The records below must be transcribed exactly.

Object transformation records:

◇ ◇ ◇ ◇ ◇

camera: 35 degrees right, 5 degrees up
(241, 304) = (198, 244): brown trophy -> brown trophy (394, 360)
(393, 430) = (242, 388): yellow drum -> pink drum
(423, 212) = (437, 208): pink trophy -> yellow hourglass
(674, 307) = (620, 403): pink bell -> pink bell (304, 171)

◇ ◇ ◇ ◇ ◇

→ Response box:
camera: 35 degrees right, 5 degrees up
(241, 304) = (198, 244): brown trophy -> brown trophy (394, 360)
(393, 430) = (242, 388): yellow drum -> pink drum
(423, 212) = (437, 208): pink trophy -> yellow hourglass
(674, 307) = (620, 403): pink bell -> pink bell (304, 171)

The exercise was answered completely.